| DATA SECTION |
#####

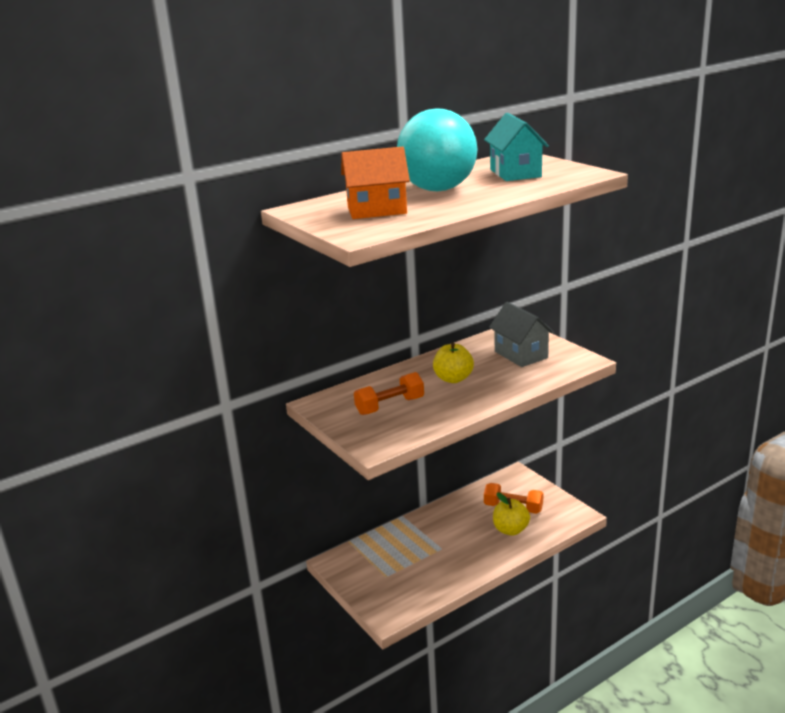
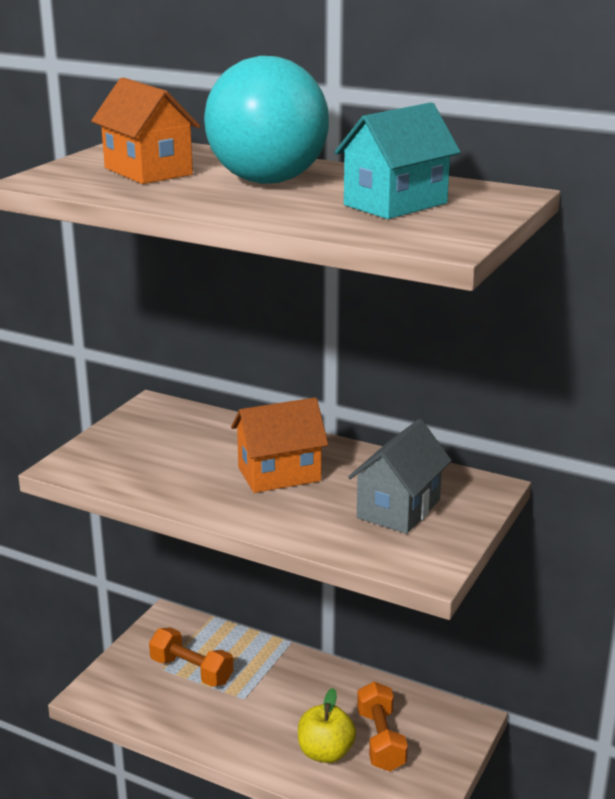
camera: 60 degrees right, 0 degrees up
orange dumbbell [354,372,424,415] -> orange dumbbell moved to [149,627,234,687]
yellow apple [433,342,474,383] -> orange house [231,397,328,493]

#####

| WHAT IS BEING ASKED |
Retype the listing exactly. Skip every picture.

| RESULT |
camera: 60 degrees right, 0 degrees up
orange dumbbell [354,372,424,415] -> orange dumbbell moved to [149,627,234,687]
yellow apple [433,342,474,383] -> orange house [231,397,328,493]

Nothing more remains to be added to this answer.